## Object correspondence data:
=======
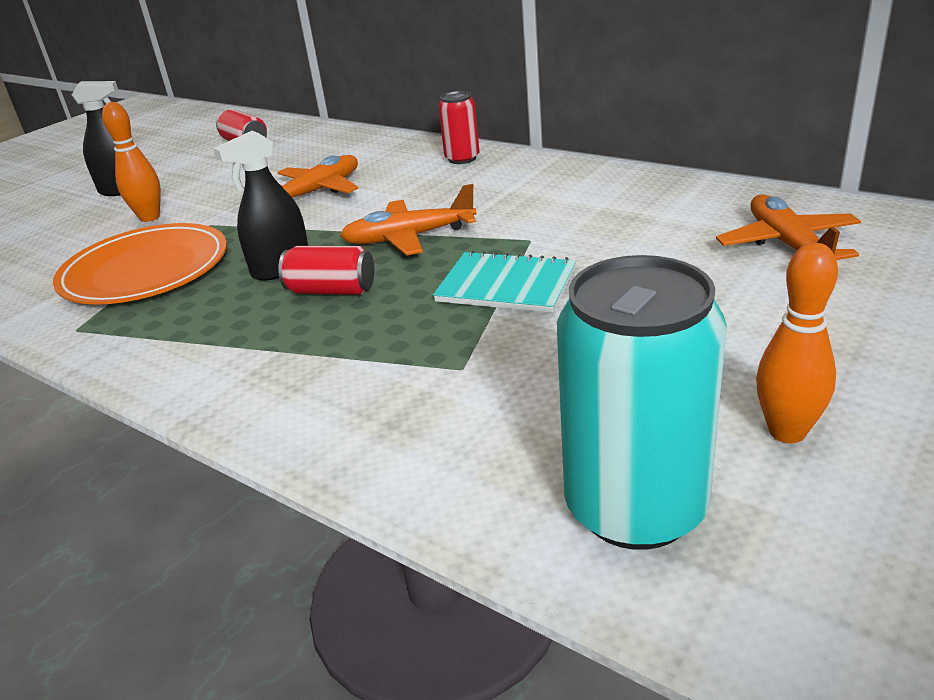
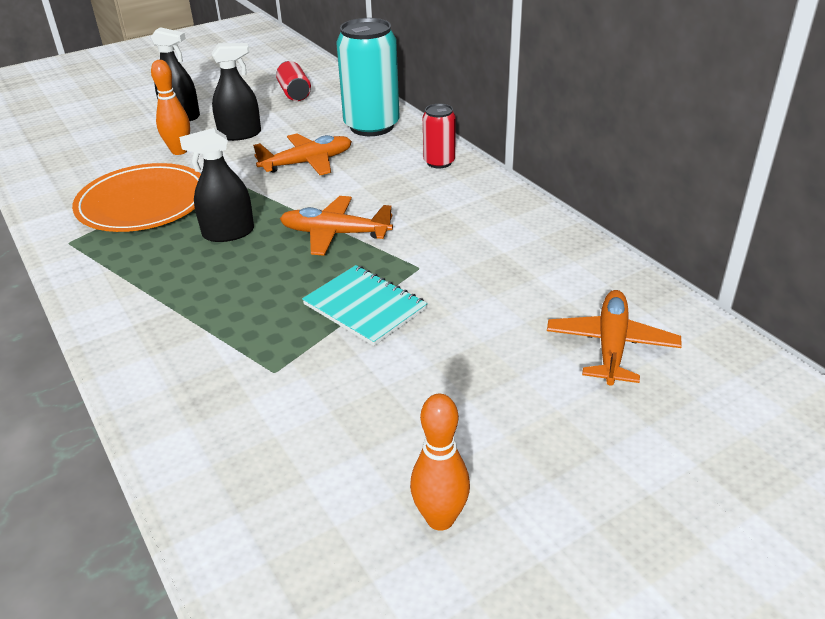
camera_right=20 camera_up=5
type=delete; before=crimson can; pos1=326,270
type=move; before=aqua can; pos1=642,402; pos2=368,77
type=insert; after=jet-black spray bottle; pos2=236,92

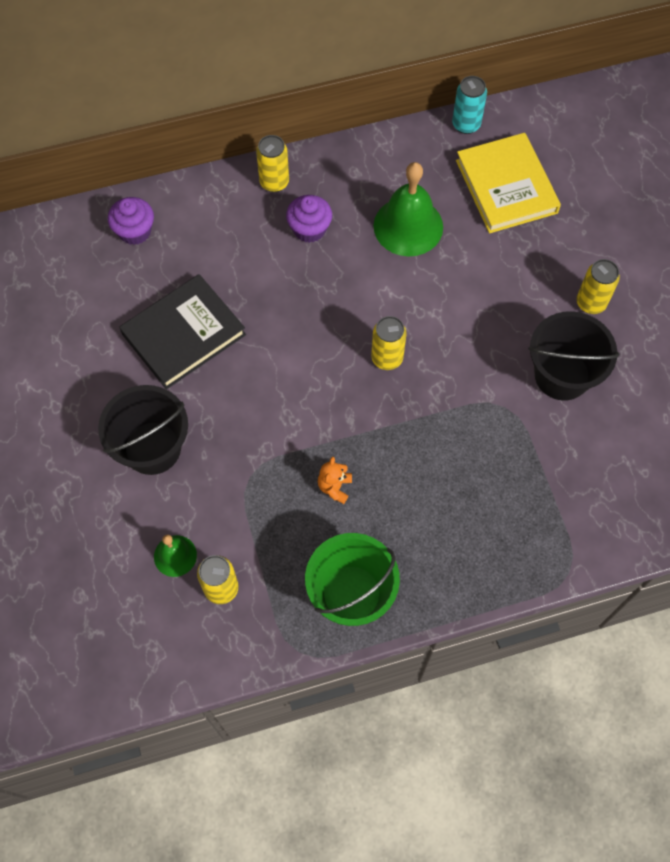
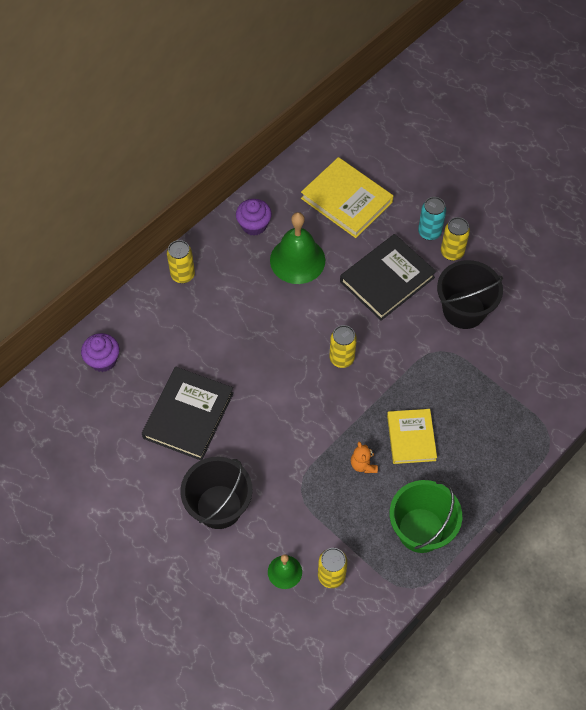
camera_right=-30 camera_up=-5
type=move; before=purple muffin; pos1=309,219; pos2=254,217
type=move; before=aqua can; pos1=469,105; pos2=432,218
type=insert; after=jet-black hardback; pos2=388,277
type=insert; after=golden hardback; pos2=412,436

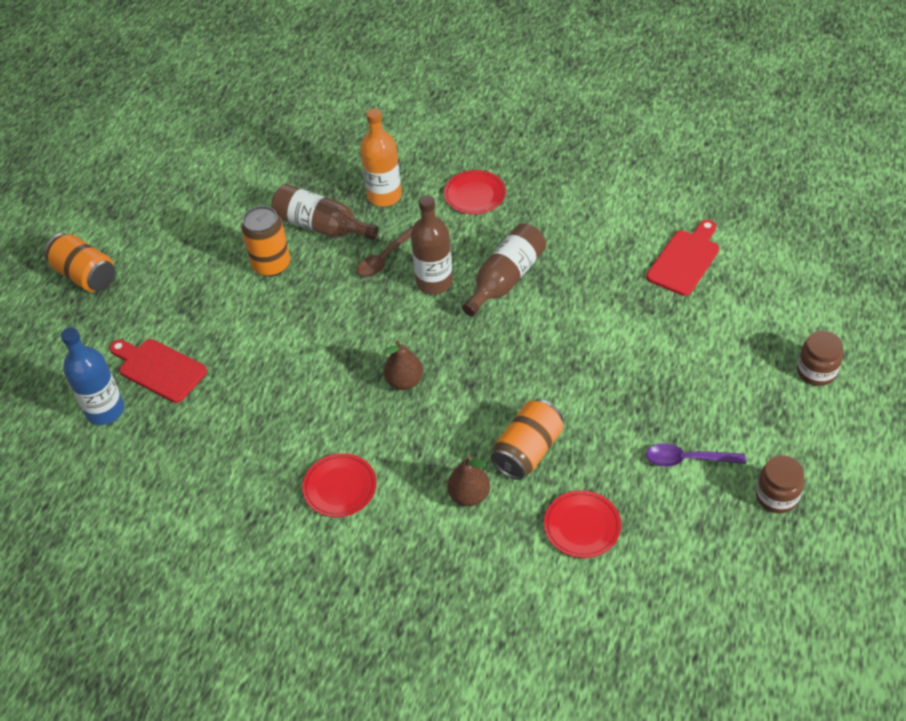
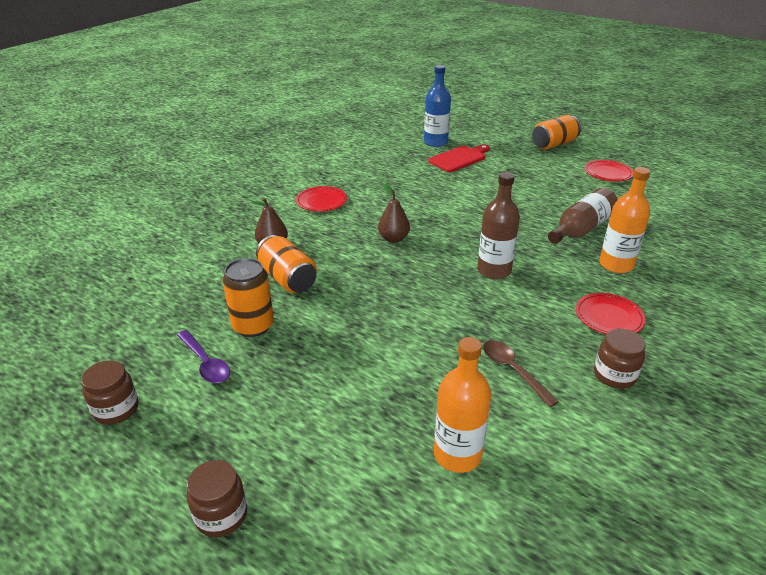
camera_right=105 camera_up=-15
type=move; before=bright orange can; pos1=265,241; pos2=248,297
type=move; before=dark brown tablespoon; pos1=385,251; pos2=521,373
type=delete; before=dark brown drink bottle; pos1=504,269
type=move; before=crimson dinner plate; pos1=582,524; pos2=609,171
type=replace; before=crimson chopping board; after=bright orange drink bottle; pos1=682,258; pos2=462,405
type=rotate; before=purple tablespoon; pos1=696,455; pos2=203,356; turn=120
type=insert; after=dark brown jam jar; pos2=620,359

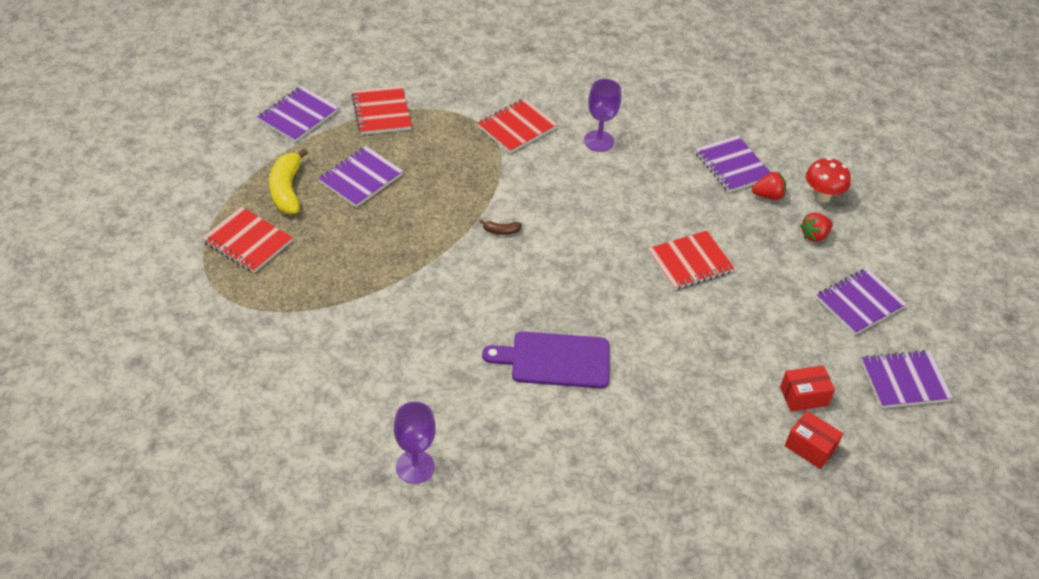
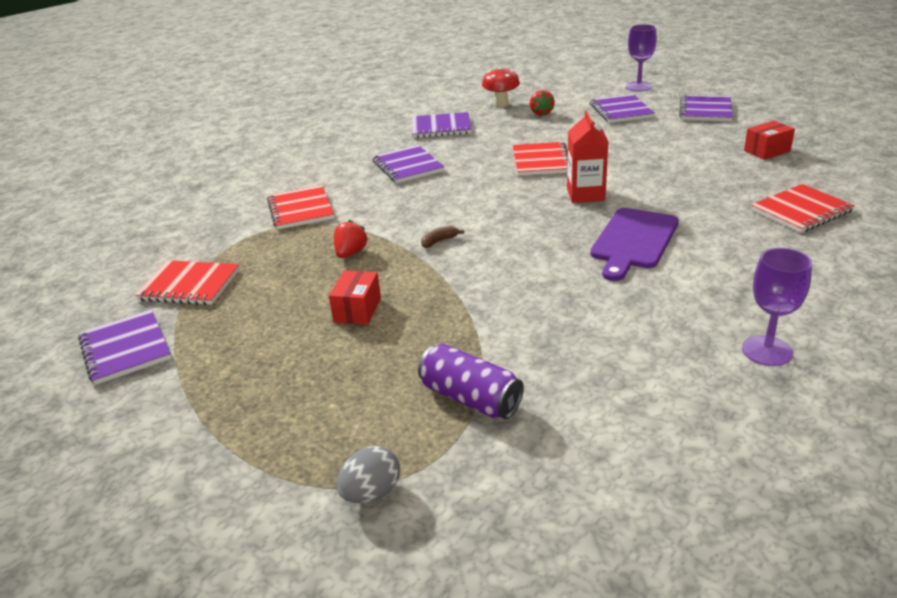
camera_right=-60 camera_up=-15
type=move; before=crimson notepad; pos1=247,240; pos2=803,208
type=delete; before=golden toy banana; pos1=288,181
type=move; before=purple notepad; pos1=360,176; pos2=408,164
type=rotate; before=dark brown toy banana; pos1=500,227; pos2=442,237; turn=-150
type=move; before=purple wine glass; pos1=602,115; pos2=641,57
type=move; before=crimson berry; pos1=769,186; pos2=351,239
type=move; before=crimson parcel; pos1=807,388; pos2=355,297
type=insert; after=gray toy egg; pos2=368,475
type=insert; after=purple can; pos2=471,381
type=insert; after=crimson milk carton; pos2=587,157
=======
## What needs to be done:
Your output must contain exactly the lines from the one containing "type=move; before=purple wine" to the final line of the data above, and no other text.

## Task response:
type=move; before=purple wine glass; pos1=602,115; pos2=641,57
type=move; before=crimson berry; pos1=769,186; pos2=351,239
type=move; before=crimson parcel; pos1=807,388; pos2=355,297
type=insert; after=gray toy egg; pos2=368,475
type=insert; after=purple can; pos2=471,381
type=insert; after=crimson milk carton; pos2=587,157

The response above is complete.